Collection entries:
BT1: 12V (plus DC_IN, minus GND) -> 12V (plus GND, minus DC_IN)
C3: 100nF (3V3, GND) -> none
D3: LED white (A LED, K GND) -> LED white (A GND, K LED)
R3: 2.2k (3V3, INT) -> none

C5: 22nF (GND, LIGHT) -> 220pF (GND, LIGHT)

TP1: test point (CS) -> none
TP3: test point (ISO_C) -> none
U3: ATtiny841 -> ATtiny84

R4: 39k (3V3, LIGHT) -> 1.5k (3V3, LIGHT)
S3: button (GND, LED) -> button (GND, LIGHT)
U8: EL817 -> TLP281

...

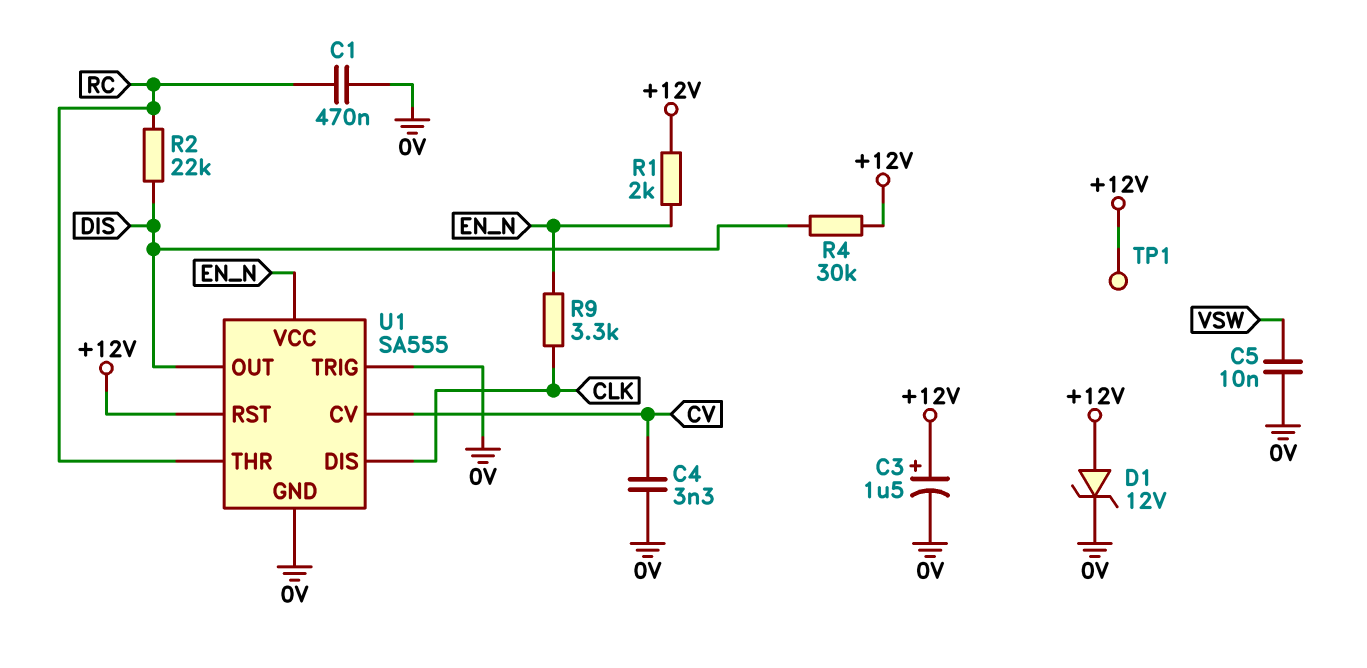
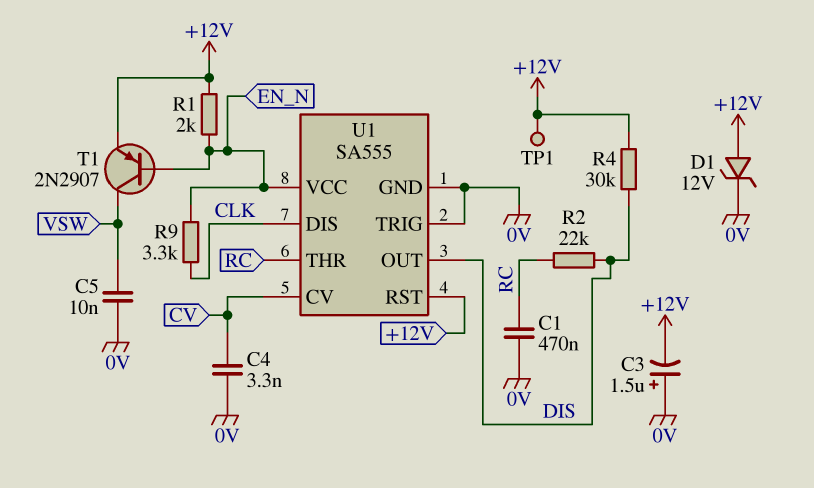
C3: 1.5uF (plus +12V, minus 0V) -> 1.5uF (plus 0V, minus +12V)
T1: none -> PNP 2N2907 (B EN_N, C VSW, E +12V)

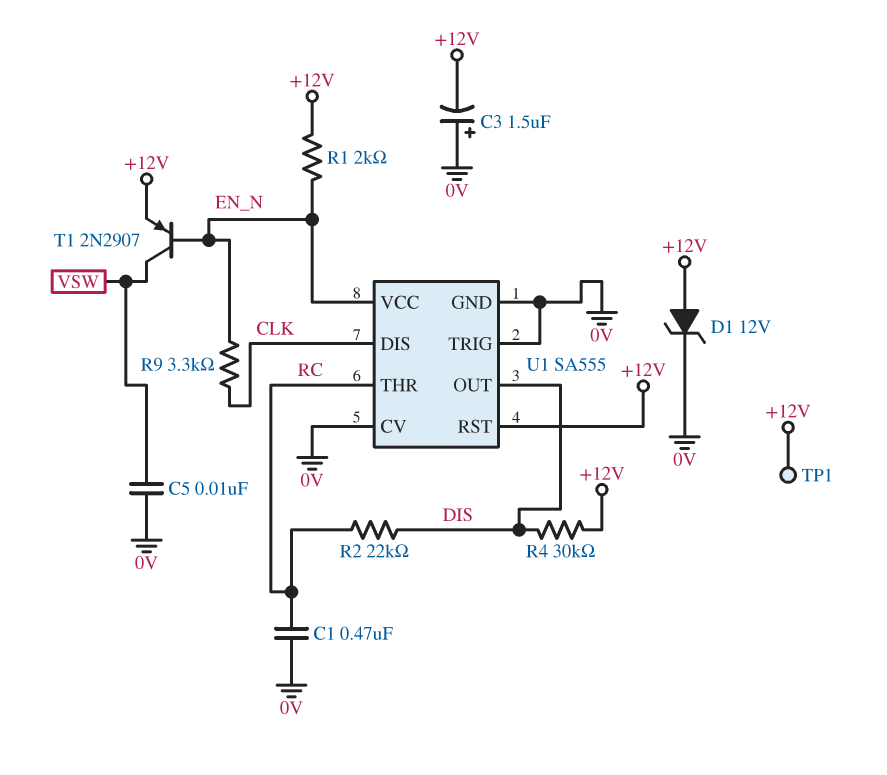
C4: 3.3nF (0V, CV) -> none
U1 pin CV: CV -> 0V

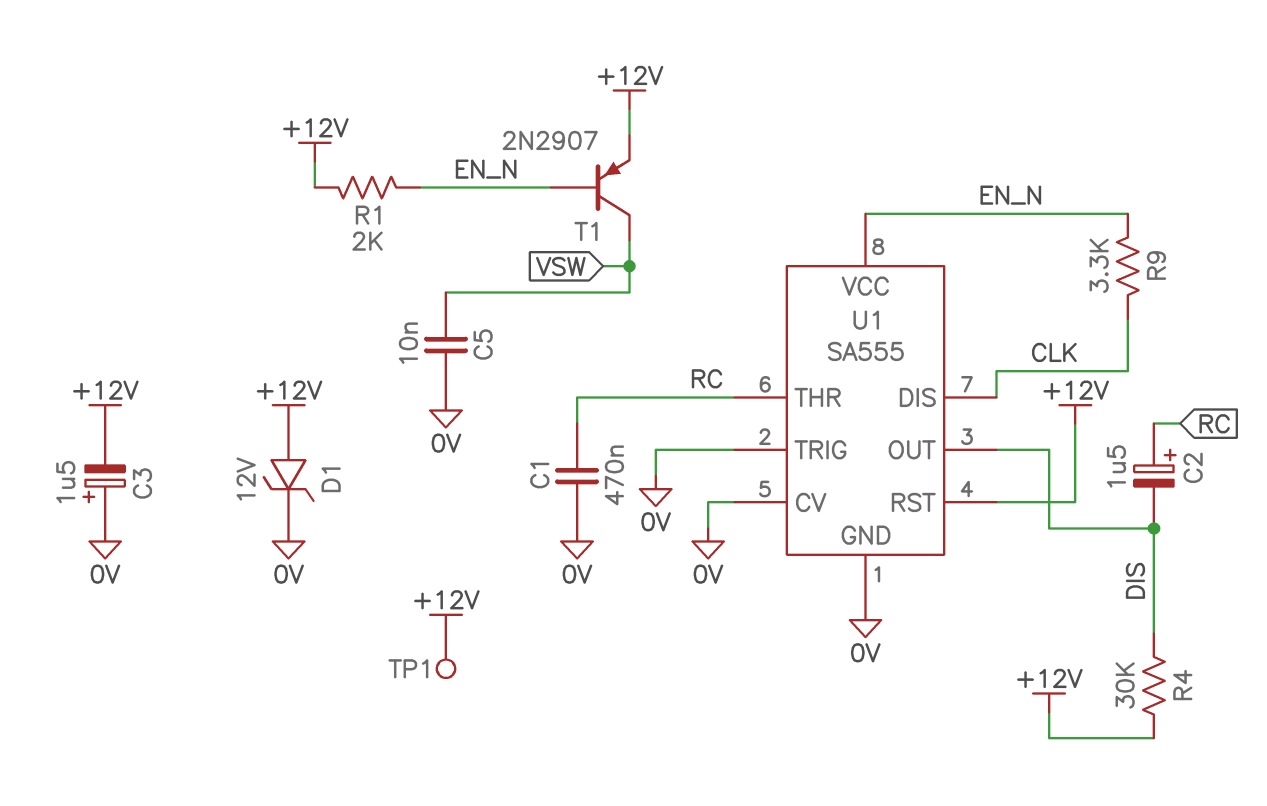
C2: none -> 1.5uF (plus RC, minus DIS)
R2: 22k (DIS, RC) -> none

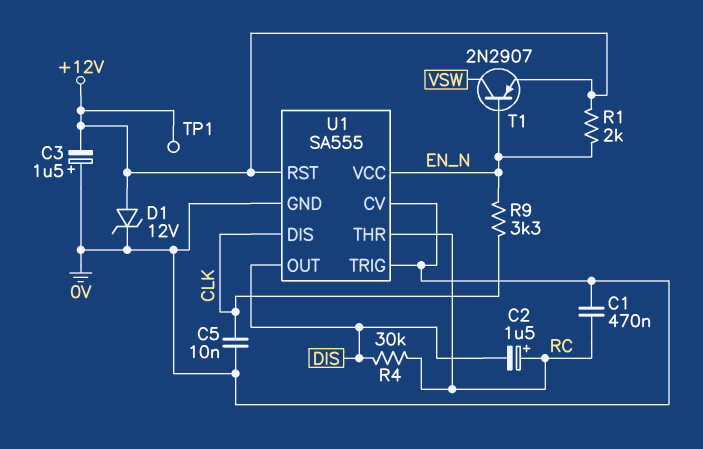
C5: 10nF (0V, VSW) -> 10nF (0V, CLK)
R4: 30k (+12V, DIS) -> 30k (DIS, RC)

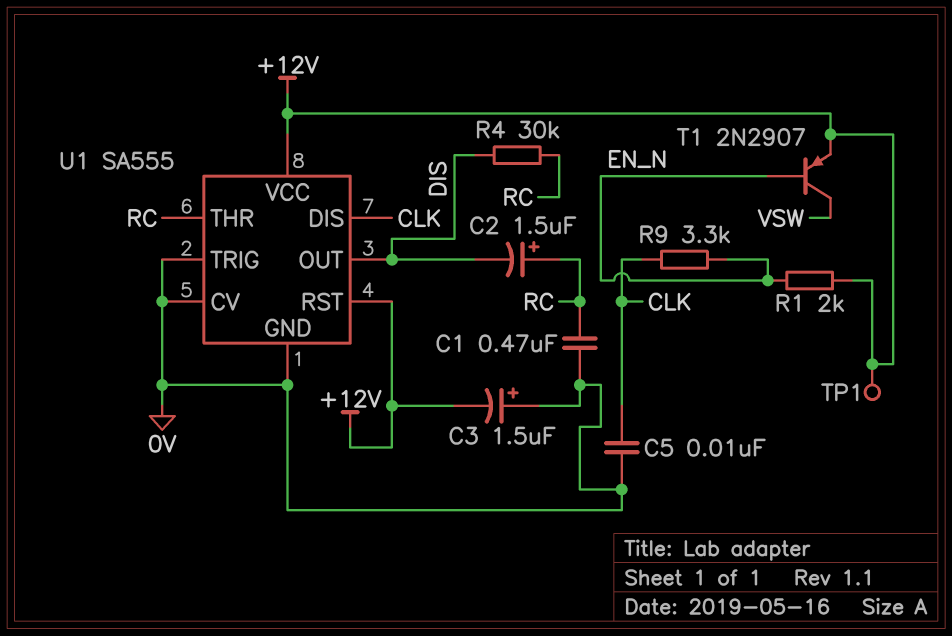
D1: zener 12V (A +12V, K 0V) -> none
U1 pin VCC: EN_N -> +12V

> _To do_: In the data above, find the line with "BT1: 12V (plus" and the line with "U8: EL817 -> TLP281". Retype both, plus every line between them, exactly.

> _Answer to the problem_:
BT1: 12V (plus DC_IN, minus GND) -> 12V (plus GND, minus DC_IN)
C3: 100nF (3V3, GND) -> none
D3: LED white (A LED, K GND) -> LED white (A GND, K LED)
R3: 2.2k (3V3, INT) -> none

C5: 22nF (GND, LIGHT) -> 220pF (GND, LIGHT)

TP1: test point (CS) -> none
TP3: test point (ISO_C) -> none
U3: ATtiny841 -> ATtiny84

R4: 39k (3V3, LIGHT) -> 1.5k (3V3, LIGHT)
S3: button (GND, LED) -> button (GND, LIGHT)
U8: EL817 -> TLP281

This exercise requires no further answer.